Exercise brief
Transcribe all of the records word for word, but omit the pictures.

____ Extracted data

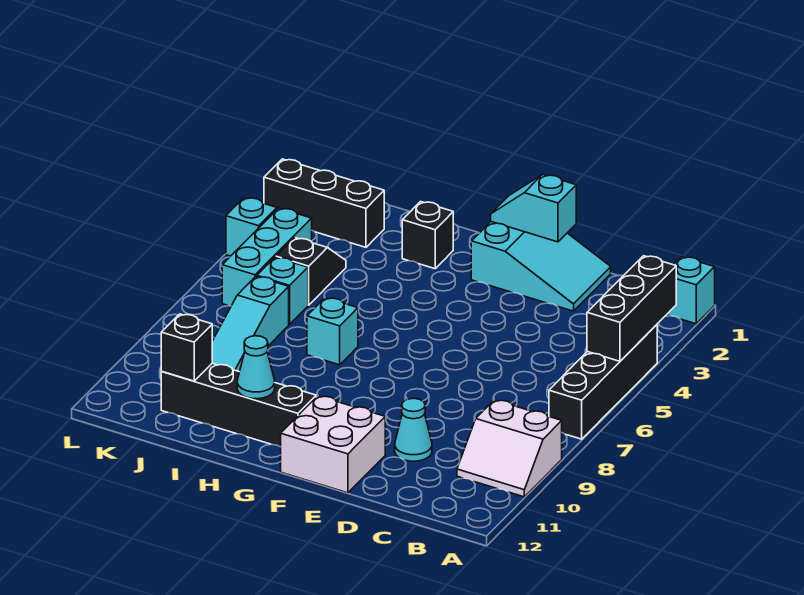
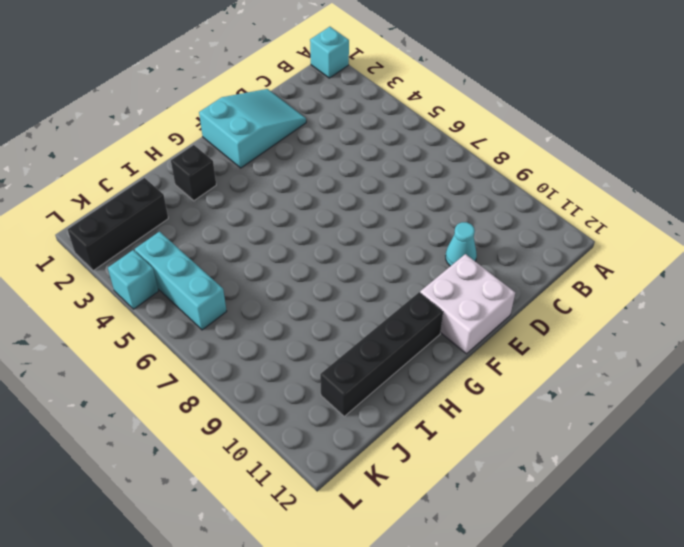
none -> black brick A4:A7 level 1
none -> white slope A9:B10 level 1 top 9
none -> cyan brick H7 level 1

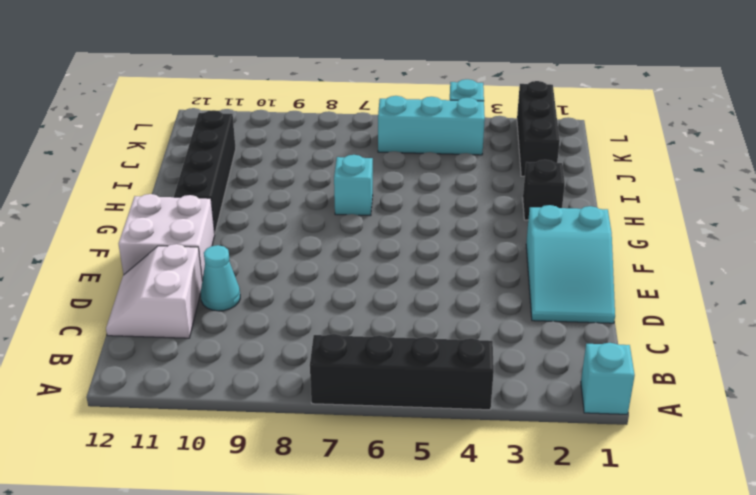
white slope C11:D12 level 1 top 11 -> white slope A9:B10 level 1 top 9
none -> black slope J4:J5 level 1 top 5
none -> cyan brick J6 level 1
none -> cyan slope J7:J9 level 1 top 7

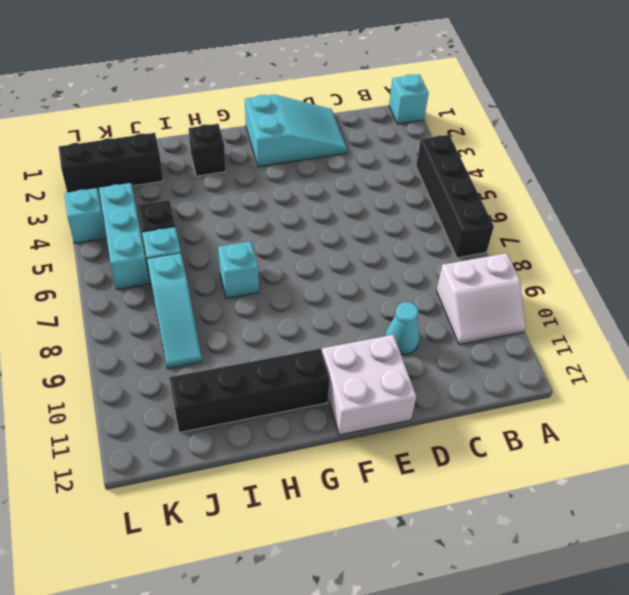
none -> black brick A3:A5 level 2
none -> cyan slope E1:F1 level 2 top E
none -> cyan cone H11 level 2

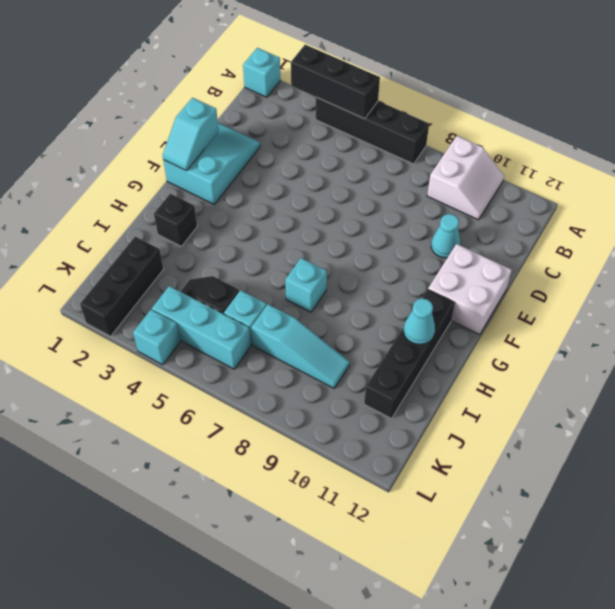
none -> black brick J11 level 2

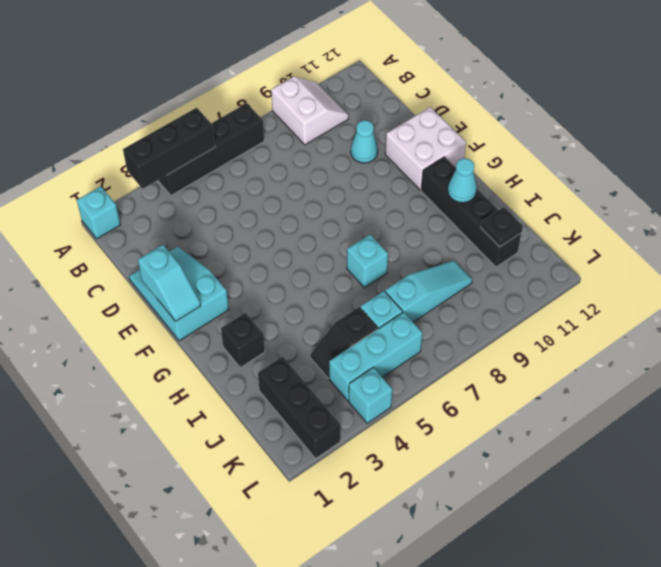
black plate J11 level 2 -> black brick J11 level 2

________

Exercise answer
none -> black brick A4:A7 level 1
none -> white slope A9:B10 level 1 top 9
none -> cyan brick H7 level 1

white slope C11:D12 level 1 top 11 -> white slope A9:B10 level 1 top 9
none -> black slope J4:J5 level 1 top 5
none -> cyan brick J6 level 1
none -> cyan slope J7:J9 level 1 top 7

none -> black brick A3:A5 level 2
none -> cyan slope E1:F1 level 2 top E
none -> cyan cone H11 level 2

none -> black brick J11 level 2

black plate J11 level 2 -> black brick J11 level 2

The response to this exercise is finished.